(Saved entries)
▽

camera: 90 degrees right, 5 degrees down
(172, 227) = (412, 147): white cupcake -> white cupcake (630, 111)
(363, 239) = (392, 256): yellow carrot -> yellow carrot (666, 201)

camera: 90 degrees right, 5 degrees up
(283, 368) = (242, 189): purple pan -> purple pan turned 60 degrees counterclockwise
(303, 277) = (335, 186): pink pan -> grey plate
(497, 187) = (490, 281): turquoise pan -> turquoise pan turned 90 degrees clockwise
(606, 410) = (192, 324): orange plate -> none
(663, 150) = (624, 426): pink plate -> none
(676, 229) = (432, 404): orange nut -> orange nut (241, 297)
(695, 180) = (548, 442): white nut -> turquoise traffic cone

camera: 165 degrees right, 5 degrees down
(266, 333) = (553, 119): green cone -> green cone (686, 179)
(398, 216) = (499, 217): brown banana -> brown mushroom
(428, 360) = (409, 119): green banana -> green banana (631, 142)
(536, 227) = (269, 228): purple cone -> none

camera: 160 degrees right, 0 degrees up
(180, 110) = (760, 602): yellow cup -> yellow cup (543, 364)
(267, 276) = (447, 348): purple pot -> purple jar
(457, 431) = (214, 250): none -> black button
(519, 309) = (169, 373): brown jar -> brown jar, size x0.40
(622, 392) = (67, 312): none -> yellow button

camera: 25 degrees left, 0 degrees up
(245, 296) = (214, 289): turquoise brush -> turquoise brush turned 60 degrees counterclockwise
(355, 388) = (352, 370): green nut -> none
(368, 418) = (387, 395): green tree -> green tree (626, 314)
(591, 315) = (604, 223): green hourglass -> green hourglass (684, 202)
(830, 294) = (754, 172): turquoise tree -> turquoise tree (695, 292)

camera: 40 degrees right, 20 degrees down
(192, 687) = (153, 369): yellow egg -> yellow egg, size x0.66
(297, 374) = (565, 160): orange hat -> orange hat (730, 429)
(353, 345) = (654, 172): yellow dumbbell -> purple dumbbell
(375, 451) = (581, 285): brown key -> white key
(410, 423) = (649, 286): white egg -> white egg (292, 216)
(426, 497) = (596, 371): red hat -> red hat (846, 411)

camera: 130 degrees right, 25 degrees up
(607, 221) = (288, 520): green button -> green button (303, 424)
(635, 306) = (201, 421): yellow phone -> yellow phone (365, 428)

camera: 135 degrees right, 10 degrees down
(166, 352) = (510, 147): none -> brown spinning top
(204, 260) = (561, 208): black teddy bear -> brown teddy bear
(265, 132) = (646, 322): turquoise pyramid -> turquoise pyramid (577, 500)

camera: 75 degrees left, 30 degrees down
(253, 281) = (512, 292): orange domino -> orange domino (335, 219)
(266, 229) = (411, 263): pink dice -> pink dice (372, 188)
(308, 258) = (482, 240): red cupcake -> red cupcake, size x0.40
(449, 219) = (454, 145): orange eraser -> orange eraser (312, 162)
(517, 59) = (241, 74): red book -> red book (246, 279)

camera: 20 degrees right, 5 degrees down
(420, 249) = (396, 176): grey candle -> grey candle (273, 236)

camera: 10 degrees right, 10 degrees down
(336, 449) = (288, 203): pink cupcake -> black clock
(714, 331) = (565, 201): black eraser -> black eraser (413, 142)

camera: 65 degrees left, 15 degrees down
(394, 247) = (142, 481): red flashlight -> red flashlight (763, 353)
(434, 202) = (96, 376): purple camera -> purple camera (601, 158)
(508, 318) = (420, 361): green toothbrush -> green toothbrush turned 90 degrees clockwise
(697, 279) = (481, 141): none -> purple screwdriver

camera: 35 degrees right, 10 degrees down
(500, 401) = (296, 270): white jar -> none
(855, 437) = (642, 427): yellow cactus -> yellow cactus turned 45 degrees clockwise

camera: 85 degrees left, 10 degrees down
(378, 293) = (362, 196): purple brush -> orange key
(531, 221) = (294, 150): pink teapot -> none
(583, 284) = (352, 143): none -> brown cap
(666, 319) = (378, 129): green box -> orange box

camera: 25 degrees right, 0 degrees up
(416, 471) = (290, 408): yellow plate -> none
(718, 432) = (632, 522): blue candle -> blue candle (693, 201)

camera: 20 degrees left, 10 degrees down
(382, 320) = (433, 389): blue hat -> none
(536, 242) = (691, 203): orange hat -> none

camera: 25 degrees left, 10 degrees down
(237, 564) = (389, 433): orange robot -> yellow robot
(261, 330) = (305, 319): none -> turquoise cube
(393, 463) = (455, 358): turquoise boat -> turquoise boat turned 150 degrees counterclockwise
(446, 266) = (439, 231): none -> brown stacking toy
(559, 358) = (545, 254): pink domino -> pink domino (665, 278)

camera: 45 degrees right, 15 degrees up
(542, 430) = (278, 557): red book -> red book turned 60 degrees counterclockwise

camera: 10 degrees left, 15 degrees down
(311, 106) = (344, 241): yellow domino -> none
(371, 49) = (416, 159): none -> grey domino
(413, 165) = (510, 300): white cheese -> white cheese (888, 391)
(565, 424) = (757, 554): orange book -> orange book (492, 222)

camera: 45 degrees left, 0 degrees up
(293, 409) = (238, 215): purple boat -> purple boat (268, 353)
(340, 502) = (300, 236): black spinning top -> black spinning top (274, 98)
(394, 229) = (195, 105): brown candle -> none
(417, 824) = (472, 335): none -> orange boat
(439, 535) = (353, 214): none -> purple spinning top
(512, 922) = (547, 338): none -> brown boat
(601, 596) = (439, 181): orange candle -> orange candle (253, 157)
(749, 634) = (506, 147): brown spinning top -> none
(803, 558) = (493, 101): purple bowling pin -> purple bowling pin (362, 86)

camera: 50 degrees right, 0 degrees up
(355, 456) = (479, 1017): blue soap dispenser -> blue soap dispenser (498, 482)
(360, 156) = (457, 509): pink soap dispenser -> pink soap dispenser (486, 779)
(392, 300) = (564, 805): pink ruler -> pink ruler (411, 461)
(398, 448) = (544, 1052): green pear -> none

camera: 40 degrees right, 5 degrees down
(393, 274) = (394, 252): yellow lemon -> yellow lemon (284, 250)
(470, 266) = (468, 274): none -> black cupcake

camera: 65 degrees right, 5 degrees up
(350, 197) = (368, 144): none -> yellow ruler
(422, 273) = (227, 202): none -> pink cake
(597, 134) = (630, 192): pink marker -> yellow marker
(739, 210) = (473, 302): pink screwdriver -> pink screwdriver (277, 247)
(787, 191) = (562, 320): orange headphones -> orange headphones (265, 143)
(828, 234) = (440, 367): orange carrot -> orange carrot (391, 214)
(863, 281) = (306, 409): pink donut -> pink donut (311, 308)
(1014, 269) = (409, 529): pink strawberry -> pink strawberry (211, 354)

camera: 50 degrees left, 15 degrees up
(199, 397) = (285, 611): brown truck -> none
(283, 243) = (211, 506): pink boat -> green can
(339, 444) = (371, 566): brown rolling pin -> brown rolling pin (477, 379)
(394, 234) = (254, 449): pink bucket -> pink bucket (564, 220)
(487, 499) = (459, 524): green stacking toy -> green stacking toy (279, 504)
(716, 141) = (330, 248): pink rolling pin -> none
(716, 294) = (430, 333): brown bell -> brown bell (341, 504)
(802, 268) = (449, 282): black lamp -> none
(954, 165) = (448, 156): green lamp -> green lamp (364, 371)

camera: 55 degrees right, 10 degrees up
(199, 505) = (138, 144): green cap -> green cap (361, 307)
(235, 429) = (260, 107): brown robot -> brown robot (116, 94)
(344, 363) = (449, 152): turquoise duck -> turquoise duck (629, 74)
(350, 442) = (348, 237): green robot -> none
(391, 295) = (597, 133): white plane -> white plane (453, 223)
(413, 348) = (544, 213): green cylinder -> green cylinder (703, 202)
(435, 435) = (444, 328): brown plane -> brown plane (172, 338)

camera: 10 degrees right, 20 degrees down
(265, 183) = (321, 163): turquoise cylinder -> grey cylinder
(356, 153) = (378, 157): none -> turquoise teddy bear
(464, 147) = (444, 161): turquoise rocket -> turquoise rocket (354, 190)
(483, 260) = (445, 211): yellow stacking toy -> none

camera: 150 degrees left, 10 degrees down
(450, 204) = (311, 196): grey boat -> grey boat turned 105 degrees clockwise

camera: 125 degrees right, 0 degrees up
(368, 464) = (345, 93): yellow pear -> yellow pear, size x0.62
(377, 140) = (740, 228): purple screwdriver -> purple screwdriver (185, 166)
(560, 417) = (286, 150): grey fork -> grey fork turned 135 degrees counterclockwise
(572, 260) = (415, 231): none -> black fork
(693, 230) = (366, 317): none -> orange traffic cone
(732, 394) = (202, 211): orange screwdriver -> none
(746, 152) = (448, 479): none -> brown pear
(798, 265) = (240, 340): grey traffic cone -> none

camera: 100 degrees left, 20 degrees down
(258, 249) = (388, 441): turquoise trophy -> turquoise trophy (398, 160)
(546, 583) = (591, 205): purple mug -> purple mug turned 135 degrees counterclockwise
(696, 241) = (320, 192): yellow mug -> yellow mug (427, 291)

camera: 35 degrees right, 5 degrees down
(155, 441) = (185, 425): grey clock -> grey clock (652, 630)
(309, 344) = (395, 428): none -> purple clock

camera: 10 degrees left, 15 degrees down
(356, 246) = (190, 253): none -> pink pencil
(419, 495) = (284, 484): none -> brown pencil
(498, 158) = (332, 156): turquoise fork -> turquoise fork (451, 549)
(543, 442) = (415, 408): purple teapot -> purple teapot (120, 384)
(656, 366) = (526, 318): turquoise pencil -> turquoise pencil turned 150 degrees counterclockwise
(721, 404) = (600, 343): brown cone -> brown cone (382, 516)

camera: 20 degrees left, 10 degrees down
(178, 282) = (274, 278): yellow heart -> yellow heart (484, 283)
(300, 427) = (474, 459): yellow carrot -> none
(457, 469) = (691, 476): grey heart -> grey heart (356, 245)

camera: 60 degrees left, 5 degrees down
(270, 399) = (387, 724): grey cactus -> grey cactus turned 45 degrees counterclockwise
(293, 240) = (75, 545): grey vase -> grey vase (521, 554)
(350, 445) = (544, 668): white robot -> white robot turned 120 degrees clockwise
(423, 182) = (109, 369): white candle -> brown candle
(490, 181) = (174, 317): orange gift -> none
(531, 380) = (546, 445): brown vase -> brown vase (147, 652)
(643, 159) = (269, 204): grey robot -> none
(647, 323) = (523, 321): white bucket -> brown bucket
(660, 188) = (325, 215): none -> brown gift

△

*What needs to be done*.
Having output the line that contains "(497, 187) = (490, 281): turquoise", stop. Every line before it, back to the first line of the data, must be reproduced exactly.

*Answer*.
camera: 90 degrees right, 5 degrees down
(172, 227) = (412, 147): white cupcake -> white cupcake (630, 111)
(363, 239) = (392, 256): yellow carrot -> yellow carrot (666, 201)

camera: 90 degrees right, 5 degrees up
(283, 368) = (242, 189): purple pan -> purple pan turned 60 degrees counterclockwise
(303, 277) = (335, 186): pink pan -> grey plate
(497, 187) = (490, 281): turquoise pan -> turquoise pan turned 90 degrees clockwise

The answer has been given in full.